* Stored data:
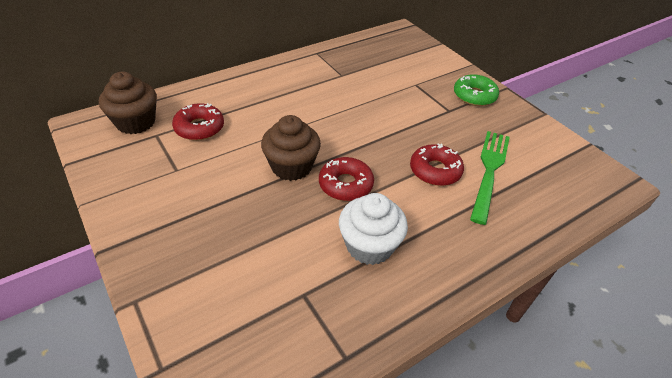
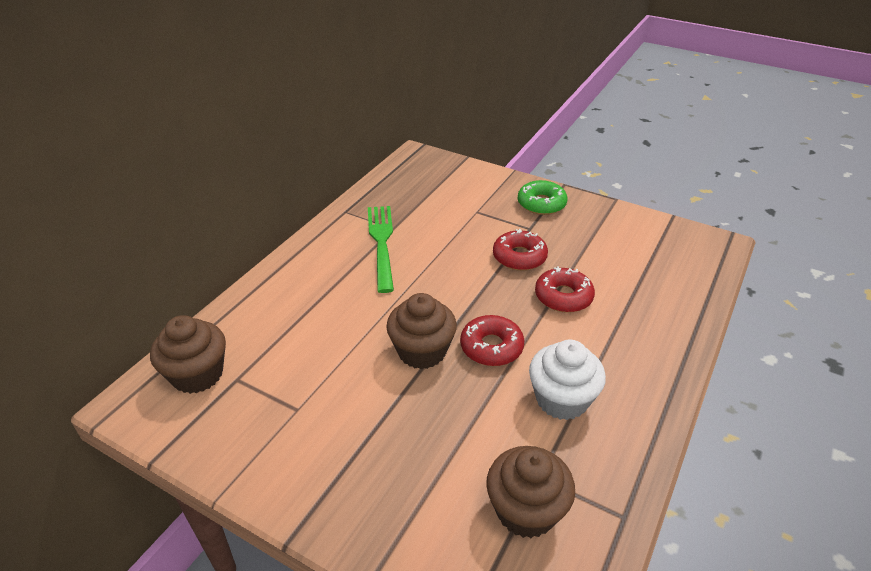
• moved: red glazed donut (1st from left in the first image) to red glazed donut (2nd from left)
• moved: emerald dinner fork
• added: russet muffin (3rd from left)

* What is expected:
Where a line of the data includes the string "from", list that line.

* Answer to the exercise:
• moved: red glazed donut (1st from left in the first image) to red glazed donut (2nd from left)
• added: russet muffin (3rd from left)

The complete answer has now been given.